DATASET RECORDS:

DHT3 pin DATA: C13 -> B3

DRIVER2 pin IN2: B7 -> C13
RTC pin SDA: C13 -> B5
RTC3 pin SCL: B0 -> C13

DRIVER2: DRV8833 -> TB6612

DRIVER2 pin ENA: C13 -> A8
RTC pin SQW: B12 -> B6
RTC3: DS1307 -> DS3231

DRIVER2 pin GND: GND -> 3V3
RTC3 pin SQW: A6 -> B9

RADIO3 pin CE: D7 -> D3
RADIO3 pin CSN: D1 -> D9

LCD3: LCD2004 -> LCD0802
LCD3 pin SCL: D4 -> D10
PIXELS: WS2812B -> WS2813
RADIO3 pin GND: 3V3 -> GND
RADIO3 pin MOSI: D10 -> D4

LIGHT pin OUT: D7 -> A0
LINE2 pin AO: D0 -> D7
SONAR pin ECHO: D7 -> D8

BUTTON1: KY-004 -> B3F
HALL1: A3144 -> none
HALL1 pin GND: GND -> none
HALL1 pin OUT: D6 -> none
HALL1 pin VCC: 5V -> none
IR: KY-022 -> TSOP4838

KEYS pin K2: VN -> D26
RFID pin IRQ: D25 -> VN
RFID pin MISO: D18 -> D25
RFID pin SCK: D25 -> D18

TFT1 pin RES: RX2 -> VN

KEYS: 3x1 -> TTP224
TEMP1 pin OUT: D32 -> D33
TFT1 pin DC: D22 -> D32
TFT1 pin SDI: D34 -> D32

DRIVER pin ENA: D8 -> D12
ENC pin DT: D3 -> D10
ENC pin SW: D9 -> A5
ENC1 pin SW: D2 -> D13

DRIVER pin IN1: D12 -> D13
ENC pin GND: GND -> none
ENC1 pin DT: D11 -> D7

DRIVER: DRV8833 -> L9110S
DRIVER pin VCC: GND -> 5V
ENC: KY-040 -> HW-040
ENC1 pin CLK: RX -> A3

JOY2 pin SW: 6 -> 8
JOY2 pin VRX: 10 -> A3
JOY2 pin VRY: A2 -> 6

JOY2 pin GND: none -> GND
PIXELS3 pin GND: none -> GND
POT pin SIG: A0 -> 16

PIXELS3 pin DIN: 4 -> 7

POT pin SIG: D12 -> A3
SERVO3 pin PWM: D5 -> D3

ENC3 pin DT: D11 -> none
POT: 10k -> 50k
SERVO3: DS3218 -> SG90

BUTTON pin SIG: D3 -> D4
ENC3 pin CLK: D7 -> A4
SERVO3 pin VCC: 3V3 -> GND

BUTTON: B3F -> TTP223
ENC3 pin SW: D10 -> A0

EXERCISE: From the very first line of the data through the line with "PIXELS: WS2812B -> WS2813" in it, please reproduce each line exactly and output nothing more.

RESPONSE FOR THIS EXERCISE:
DHT3 pin DATA: C13 -> B3

DRIVER2 pin IN2: B7 -> C13
RTC pin SDA: C13 -> B5
RTC3 pin SCL: B0 -> C13

DRIVER2: DRV8833 -> TB6612

DRIVER2 pin ENA: C13 -> A8
RTC pin SQW: B12 -> B6
RTC3: DS1307 -> DS3231

DRIVER2 pin GND: GND -> 3V3
RTC3 pin SQW: A6 -> B9

RADIO3 pin CE: D7 -> D3
RADIO3 pin CSN: D1 -> D9

LCD3: LCD2004 -> LCD0802
LCD3 pin SCL: D4 -> D10
PIXELS: WS2812B -> WS2813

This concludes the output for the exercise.